• [Problem] Please restate each line of the data below exactly. Omit all images.

• [Exercise data]
▬▬▬▬▬▬▬▬▬▬

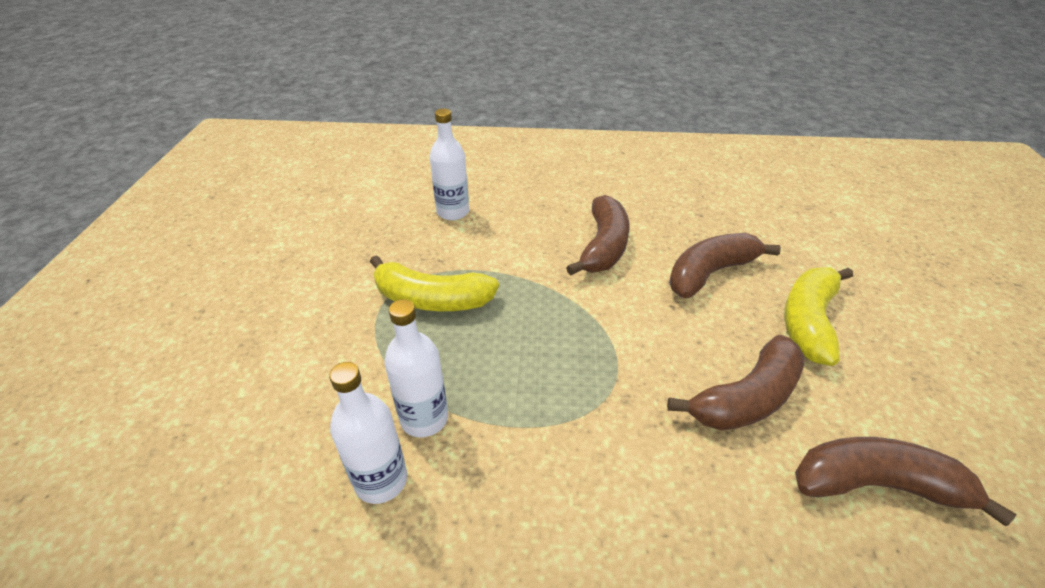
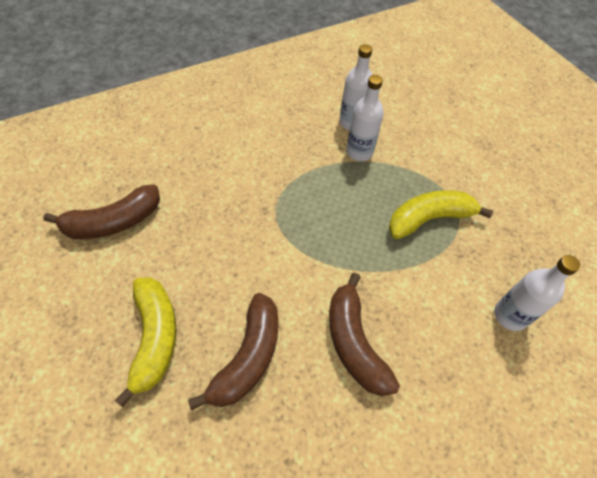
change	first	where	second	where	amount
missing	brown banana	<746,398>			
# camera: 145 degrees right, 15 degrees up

▬▬▬▬▬▬▬▬▬▬

• [Expected answer]
change	first	where	second	where	amount
missing	brown banana	<746,398>			
# camera: 145 degrees right, 15 degrees up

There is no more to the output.